▶ Problem requirements
Your answer must be a word-for-word copy of the listing, with all pictures excluded.

▶ Source data

+ + + + + + +

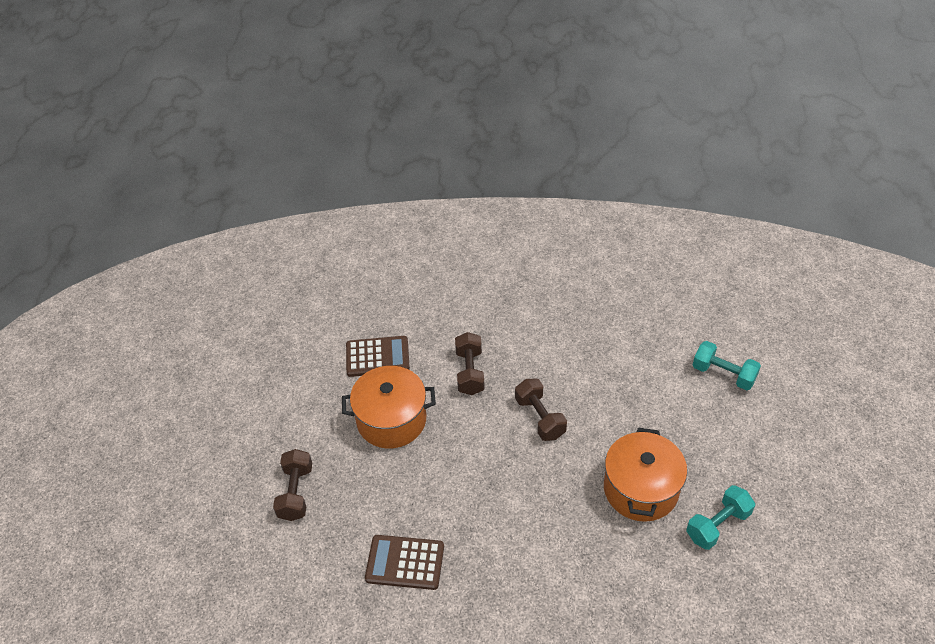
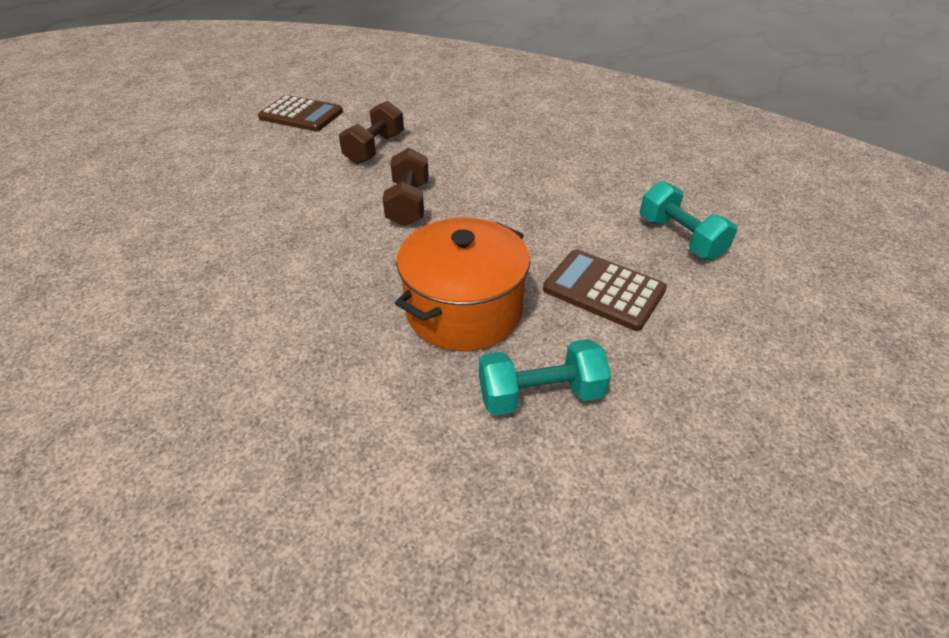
camera: 25 degrees right, 5 degrees down
(296, 493) = (102, 179): brown dumbbell -> none
(391, 420) = (257, 158): orange pot -> none
(405, 562) = (116, 272): brown calculator -> brown calculator (603, 290)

+ + + + + + +

▶ Task answer
camera: 25 degrees right, 5 degrees down
(296, 493) = (102, 179): brown dumbbell -> none
(391, 420) = (257, 158): orange pot -> none
(405, 562) = (116, 272): brown calculator -> brown calculator (603, 290)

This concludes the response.